The string "square" may appear in lines of the listing. Report each line where it does.

──────── DATA SHOWN

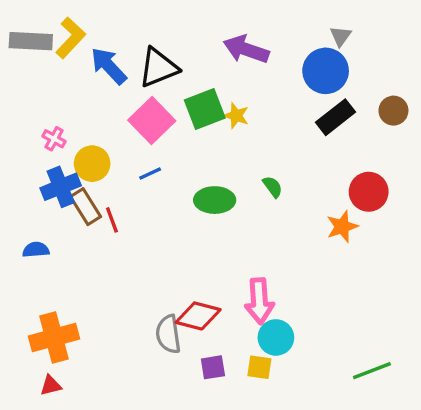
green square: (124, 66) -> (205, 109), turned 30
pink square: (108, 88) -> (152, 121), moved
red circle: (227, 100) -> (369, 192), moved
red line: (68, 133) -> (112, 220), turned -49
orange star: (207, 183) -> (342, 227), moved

────────────────

§ SOLUTION BELOW
green square: (124, 66) -> (205, 109), turned 30
pink square: (108, 88) -> (152, 121), moved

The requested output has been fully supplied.